▸ **TASK INPUT**:
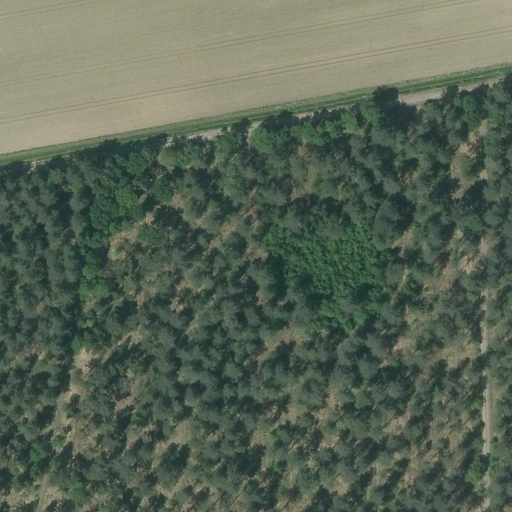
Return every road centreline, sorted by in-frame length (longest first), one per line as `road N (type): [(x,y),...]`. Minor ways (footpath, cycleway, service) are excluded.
road 1 (track): [(486,511),(480,88)]
road 2 (track): [(511,83),(105,154)]
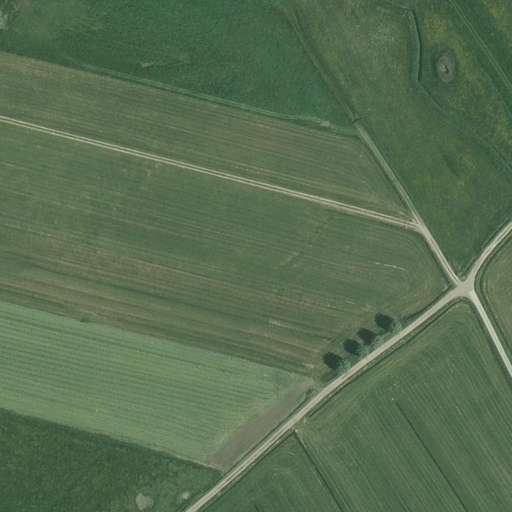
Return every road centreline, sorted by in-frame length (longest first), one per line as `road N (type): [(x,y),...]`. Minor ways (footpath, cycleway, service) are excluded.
road 1 (track): [(189,511),(376,351),(466,288),(294,22),(289,0)]
road 2 (track): [(0,117),(422,227)]
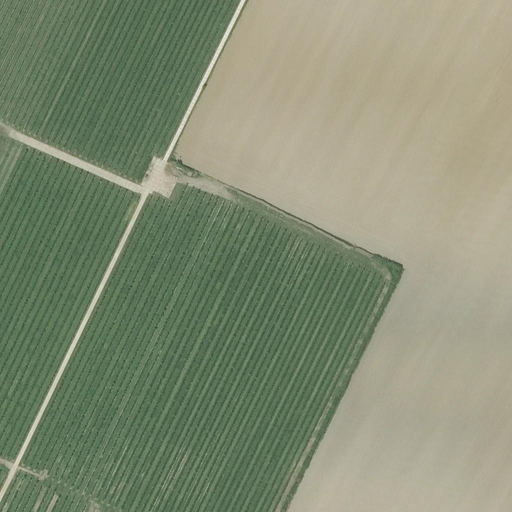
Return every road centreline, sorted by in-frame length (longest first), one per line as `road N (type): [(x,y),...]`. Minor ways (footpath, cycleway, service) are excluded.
road 1 (track): [(243,0),(0,497)]
road 2 (track): [(145,193),(7,132)]
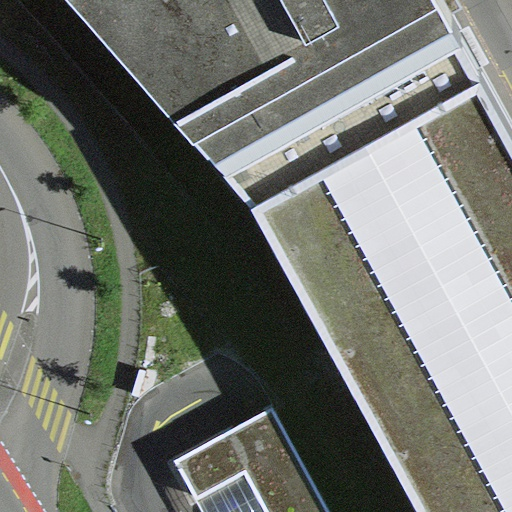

▸ **WRITTEN PROBLEM**: Write out the entire listing above without any changes, omitting the pictures.

▸ **CORRECT ANSWER**:
Return every road centreline, sorted by in-frame length (longest first), one per line as `road N (type): [(x,y),...]`. Minor ways (footpath, cycleway, service) are excluded.
road 1 (track): [(486,511),(480,88)]
road 2 (track): [(511,83),(105,154)]
Return every road centreline, sorted by in-frame length (longest first), one per line as `road N (type): [(x,y),...]`. Minor ways (footpath, cycleway, service) are excluded.
road 1 (track): [(189,511),(376,351),(466,288),(294,22),(289,0)]
road 2 (track): [(0,117),(422,227)]
Return every road centreline, sorted by in-frame length (longest first), one per line as `road N (type): [(x,y),...]`. Minor ways (footpath, cycleway, service) are excluded.
road 1 (track): [(243,0),(0,497)]
road 2 (track): [(145,193),(7,132)]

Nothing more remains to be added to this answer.